ASSIGNMENT: Please tally the lines in the material below that contain the word "mushroom", and give the count only.

SOURCE MATERIAL:
[Start of Attachment]

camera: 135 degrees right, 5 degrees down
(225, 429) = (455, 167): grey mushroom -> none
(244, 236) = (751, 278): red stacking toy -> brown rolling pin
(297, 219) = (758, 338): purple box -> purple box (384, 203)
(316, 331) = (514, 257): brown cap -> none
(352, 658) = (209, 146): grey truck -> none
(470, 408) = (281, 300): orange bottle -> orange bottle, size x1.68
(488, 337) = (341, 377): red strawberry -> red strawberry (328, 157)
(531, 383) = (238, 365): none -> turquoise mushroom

[End of Attachment]

RESPONSE AREA: 2